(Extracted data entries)
◇ ◇ ◇ ◇ ◇
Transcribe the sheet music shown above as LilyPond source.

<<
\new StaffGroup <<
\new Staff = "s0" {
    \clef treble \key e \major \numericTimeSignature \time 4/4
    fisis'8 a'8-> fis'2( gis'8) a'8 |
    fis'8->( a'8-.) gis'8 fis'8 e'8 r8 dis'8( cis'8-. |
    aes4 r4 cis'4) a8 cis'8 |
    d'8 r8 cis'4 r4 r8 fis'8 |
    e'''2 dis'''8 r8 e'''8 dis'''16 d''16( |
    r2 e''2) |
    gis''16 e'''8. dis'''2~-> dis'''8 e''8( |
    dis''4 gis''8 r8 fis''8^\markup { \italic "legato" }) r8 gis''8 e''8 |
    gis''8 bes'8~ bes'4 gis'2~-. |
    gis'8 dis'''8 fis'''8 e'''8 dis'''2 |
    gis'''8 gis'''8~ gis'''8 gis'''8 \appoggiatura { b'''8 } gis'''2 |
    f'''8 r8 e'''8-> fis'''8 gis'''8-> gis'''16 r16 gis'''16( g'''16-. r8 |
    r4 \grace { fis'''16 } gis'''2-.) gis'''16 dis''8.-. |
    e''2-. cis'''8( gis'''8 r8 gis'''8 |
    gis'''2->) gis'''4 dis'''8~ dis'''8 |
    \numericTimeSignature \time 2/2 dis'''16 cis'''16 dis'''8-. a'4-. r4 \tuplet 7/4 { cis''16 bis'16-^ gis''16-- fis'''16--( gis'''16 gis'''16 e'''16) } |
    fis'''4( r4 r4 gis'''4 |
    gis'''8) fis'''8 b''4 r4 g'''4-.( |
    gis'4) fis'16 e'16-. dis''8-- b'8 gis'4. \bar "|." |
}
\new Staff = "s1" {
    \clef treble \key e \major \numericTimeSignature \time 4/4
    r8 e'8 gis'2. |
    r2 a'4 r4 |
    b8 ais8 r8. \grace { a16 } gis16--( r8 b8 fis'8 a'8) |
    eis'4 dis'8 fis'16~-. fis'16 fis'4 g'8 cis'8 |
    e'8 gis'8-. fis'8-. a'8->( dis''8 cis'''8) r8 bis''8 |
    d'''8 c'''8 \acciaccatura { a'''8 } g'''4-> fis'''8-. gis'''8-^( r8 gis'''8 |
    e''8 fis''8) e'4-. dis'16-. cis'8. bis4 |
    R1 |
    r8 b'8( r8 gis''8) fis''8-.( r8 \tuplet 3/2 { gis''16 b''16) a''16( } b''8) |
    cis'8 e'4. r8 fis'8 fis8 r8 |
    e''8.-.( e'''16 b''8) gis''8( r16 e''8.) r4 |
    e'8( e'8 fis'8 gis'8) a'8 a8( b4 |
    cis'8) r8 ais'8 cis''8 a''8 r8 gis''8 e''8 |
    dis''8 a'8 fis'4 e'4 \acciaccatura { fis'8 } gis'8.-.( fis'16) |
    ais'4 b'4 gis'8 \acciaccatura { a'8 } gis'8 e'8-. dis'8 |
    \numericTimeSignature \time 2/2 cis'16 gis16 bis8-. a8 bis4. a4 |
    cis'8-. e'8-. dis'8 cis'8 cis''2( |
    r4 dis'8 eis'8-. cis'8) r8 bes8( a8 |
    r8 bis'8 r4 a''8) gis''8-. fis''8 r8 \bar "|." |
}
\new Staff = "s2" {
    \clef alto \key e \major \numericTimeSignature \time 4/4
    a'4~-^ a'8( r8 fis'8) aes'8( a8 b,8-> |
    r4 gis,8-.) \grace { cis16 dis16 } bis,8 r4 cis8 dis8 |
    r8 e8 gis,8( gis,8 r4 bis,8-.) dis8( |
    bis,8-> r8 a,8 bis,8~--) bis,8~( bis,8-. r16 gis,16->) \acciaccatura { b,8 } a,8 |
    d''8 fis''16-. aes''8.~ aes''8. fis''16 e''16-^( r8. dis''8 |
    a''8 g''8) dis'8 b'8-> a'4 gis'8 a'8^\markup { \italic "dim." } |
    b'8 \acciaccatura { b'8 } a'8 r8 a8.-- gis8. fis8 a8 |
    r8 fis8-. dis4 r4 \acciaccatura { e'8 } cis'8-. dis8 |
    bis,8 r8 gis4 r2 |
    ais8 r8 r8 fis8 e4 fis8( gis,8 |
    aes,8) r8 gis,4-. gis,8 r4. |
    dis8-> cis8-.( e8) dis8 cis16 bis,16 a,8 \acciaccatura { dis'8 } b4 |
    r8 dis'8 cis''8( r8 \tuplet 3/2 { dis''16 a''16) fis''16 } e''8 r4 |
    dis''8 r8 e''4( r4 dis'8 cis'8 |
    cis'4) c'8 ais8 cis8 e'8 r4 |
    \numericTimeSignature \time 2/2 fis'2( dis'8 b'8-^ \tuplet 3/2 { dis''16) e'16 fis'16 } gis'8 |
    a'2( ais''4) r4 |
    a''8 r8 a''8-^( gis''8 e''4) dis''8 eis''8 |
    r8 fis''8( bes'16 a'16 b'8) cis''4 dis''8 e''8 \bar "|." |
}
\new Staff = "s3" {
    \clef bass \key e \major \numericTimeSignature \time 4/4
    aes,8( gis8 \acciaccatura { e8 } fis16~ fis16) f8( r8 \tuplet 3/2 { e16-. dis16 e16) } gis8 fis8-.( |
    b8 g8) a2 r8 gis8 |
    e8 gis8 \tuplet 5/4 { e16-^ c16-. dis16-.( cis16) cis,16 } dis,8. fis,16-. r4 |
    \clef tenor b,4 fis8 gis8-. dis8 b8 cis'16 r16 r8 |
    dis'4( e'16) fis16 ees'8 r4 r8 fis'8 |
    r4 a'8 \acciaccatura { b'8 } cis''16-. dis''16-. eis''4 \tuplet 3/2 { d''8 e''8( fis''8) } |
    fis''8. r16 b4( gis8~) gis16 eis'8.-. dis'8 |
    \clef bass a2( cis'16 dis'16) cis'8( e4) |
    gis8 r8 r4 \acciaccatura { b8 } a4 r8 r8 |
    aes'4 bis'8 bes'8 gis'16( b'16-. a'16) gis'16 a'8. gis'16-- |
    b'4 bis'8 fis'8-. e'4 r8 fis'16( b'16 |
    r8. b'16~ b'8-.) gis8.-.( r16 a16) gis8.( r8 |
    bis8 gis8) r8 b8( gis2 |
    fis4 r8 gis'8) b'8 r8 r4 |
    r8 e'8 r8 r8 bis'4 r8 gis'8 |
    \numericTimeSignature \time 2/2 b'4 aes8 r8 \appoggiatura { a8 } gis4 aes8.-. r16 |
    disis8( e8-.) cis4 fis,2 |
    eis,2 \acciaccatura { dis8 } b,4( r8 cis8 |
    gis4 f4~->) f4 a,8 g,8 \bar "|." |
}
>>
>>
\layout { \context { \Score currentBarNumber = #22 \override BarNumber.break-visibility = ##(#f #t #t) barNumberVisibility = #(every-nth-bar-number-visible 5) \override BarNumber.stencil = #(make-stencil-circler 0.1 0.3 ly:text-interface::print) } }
◇ ◇ ◇ ◇ ◇
# Task description
Extract each line of the items above that contains the string "appoggiatura". Letter case must match.

# Full answer
    gis'''8 gis'''8~ gis'''8 gis'''8 \appoggiatura { b'''8 } gis'''2 |
    \numericTimeSignature \time 2/2 b'4 aes8 r8 \appoggiatura { a8 } gis4 aes8.-. r16 |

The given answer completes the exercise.